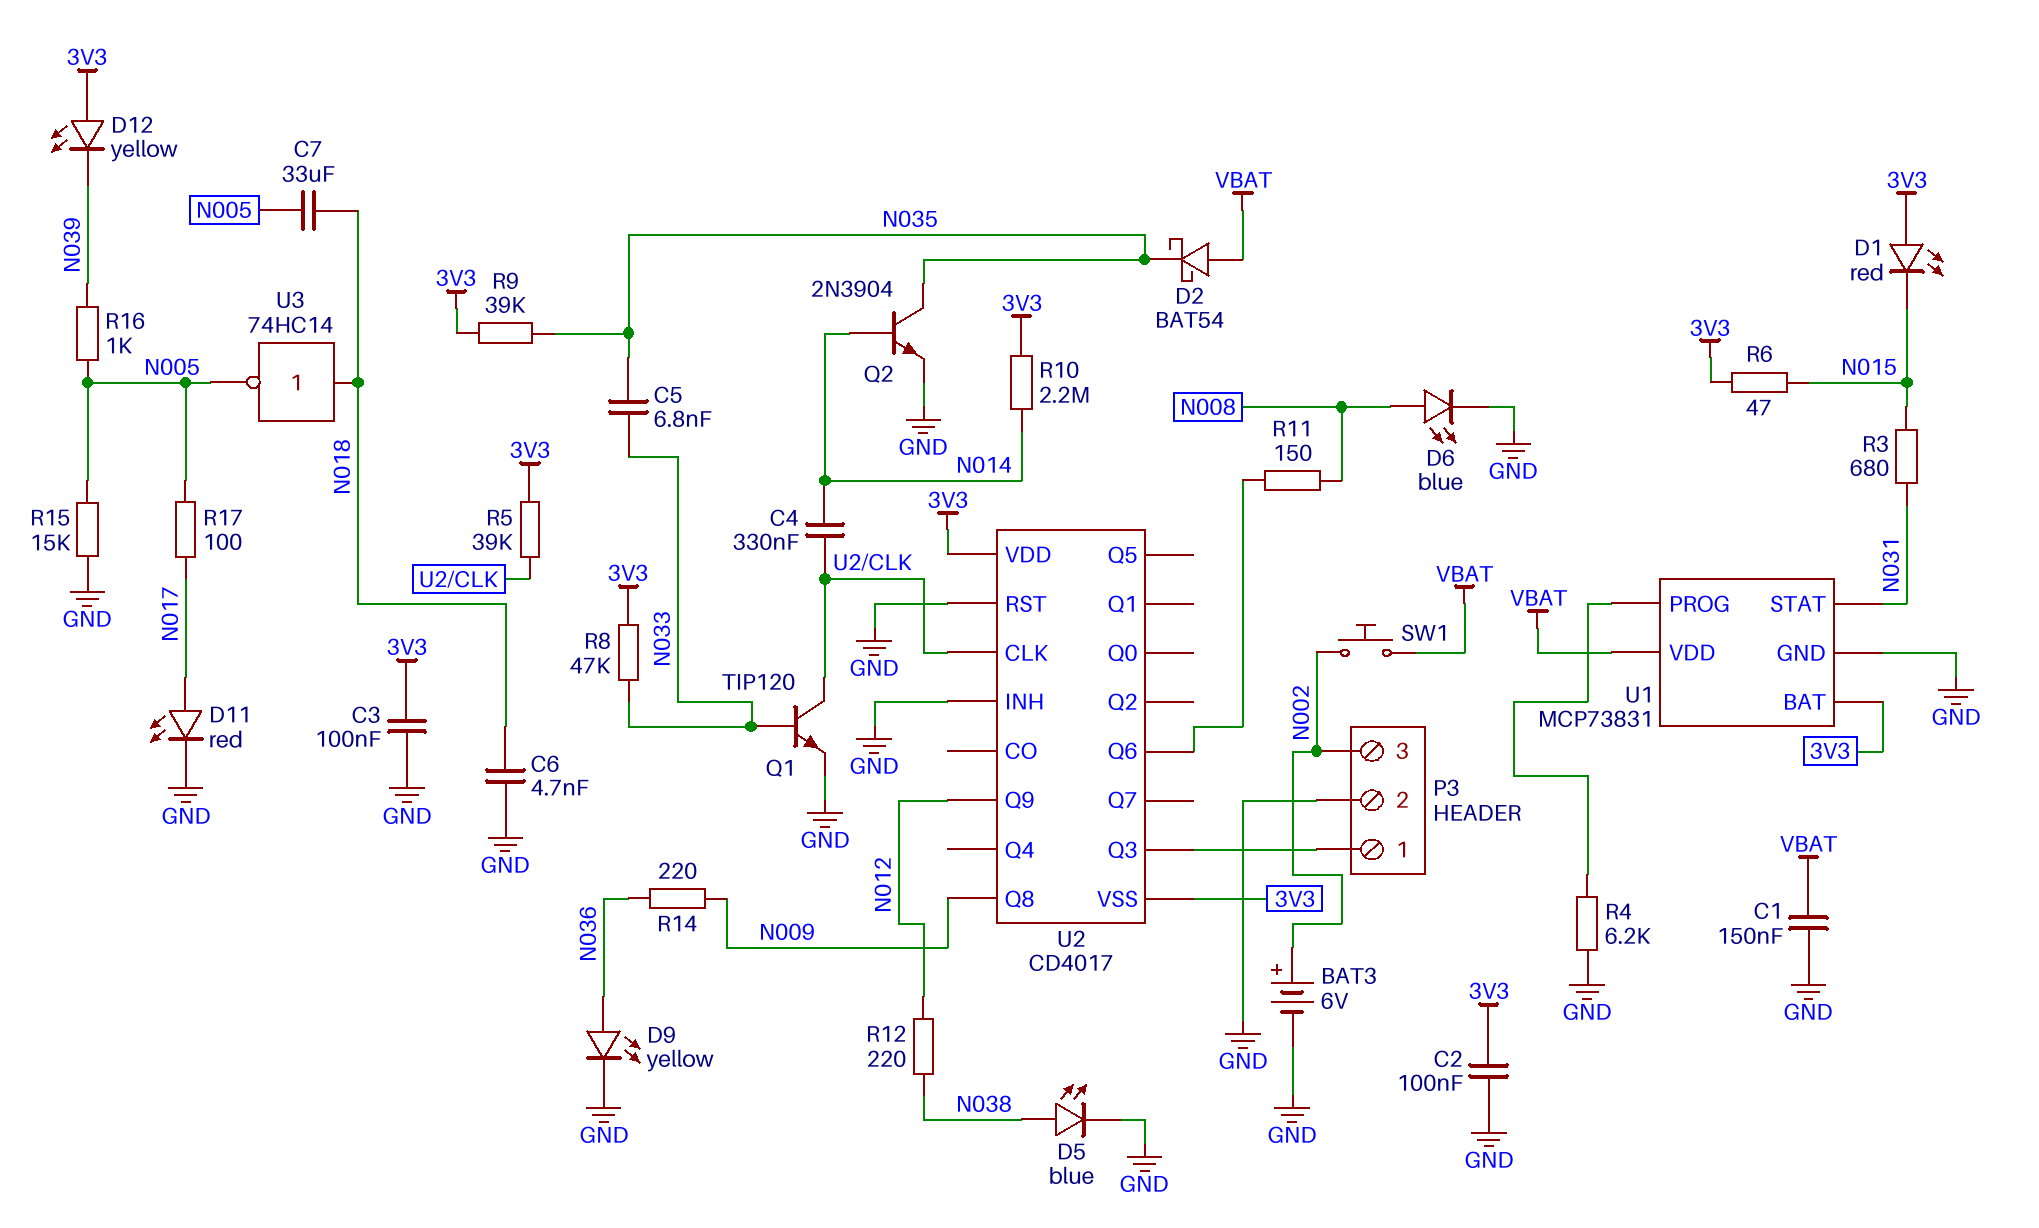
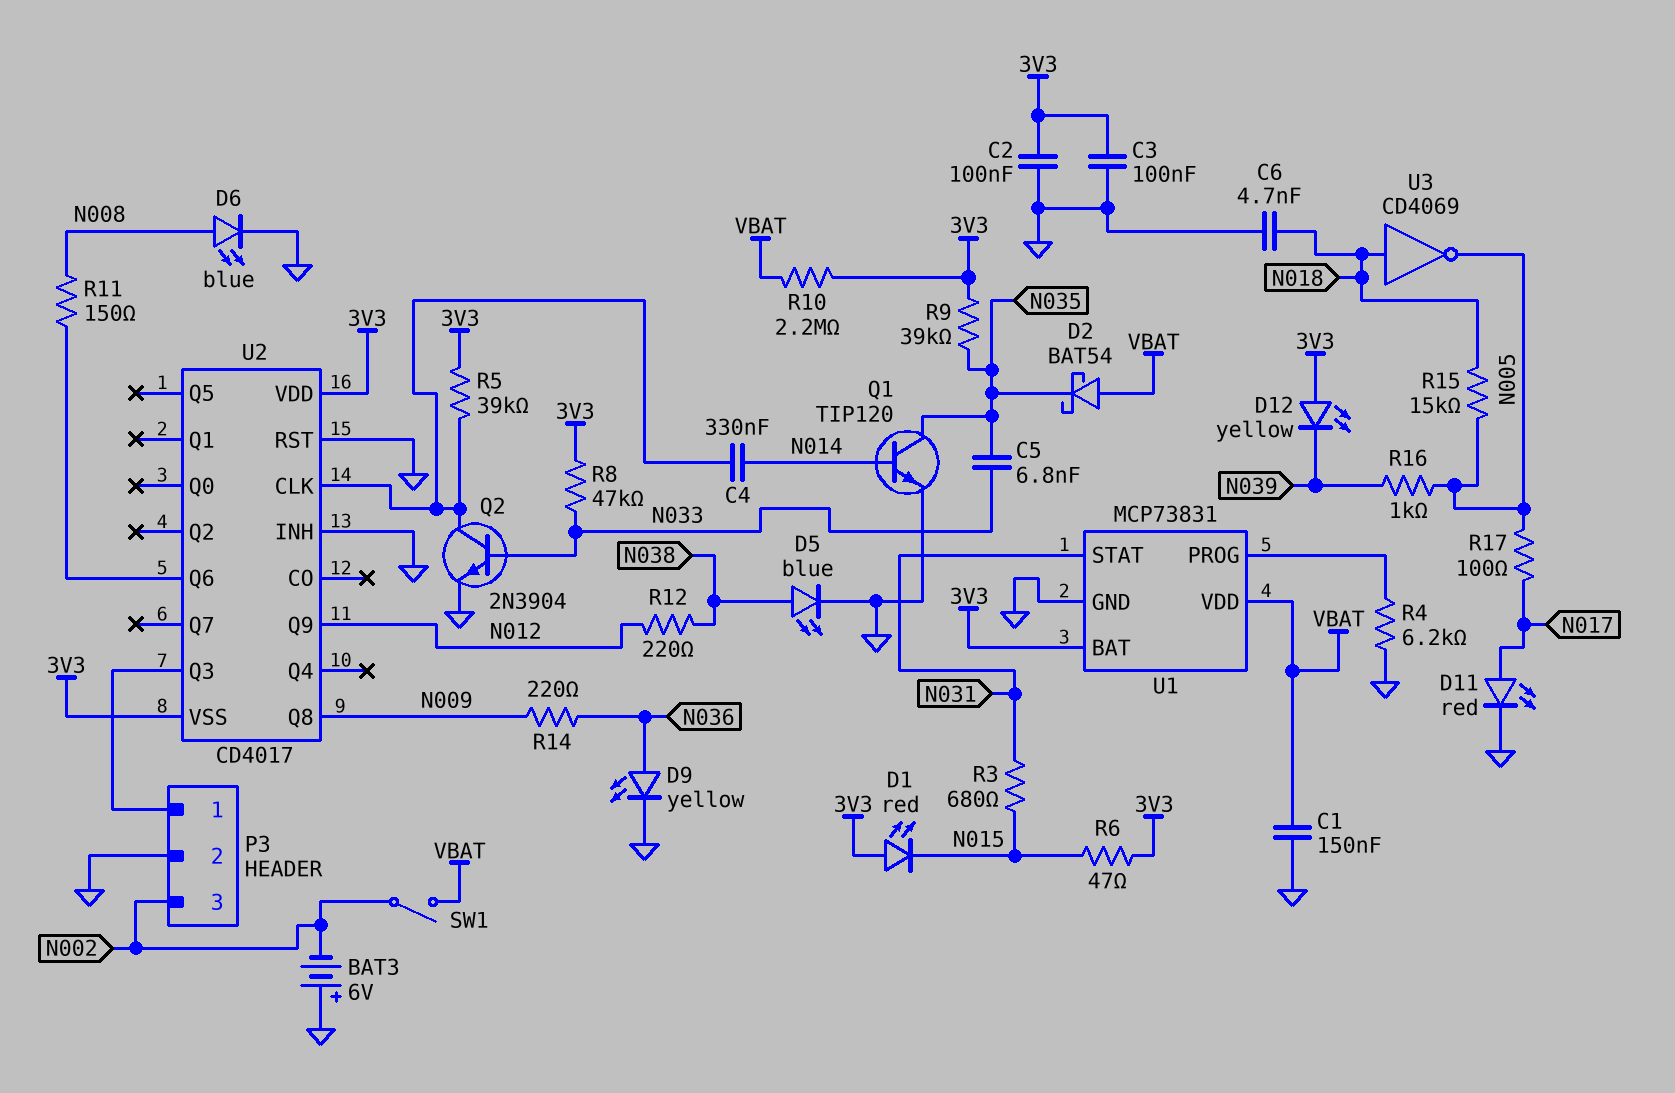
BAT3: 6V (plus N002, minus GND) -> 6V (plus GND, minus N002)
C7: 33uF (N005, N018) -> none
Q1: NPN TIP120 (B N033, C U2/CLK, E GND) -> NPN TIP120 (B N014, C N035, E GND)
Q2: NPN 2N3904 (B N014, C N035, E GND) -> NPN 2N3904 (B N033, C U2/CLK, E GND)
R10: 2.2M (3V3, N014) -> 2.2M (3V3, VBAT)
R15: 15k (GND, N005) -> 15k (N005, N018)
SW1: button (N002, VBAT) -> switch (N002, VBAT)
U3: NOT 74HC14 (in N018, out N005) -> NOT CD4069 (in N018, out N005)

- - - -

▶ **Work item**: Pictures are to be excluded; the records themselves are to be reproduced exactly.

▶ **Response box**:
BAT3: 6V (plus N002, minus GND) -> 6V (plus GND, minus N002)
C7: 33uF (N005, N018) -> none
Q1: NPN TIP120 (B N033, C U2/CLK, E GND) -> NPN TIP120 (B N014, C N035, E GND)
Q2: NPN 2N3904 (B N014, C N035, E GND) -> NPN 2N3904 (B N033, C U2/CLK, E GND)
R10: 2.2M (3V3, N014) -> 2.2M (3V3, VBAT)
R15: 15k (GND, N005) -> 15k (N005, N018)
SW1: button (N002, VBAT) -> switch (N002, VBAT)
U3: NOT 74HC14 (in N018, out N005) -> NOT CD4069 (in N018, out N005)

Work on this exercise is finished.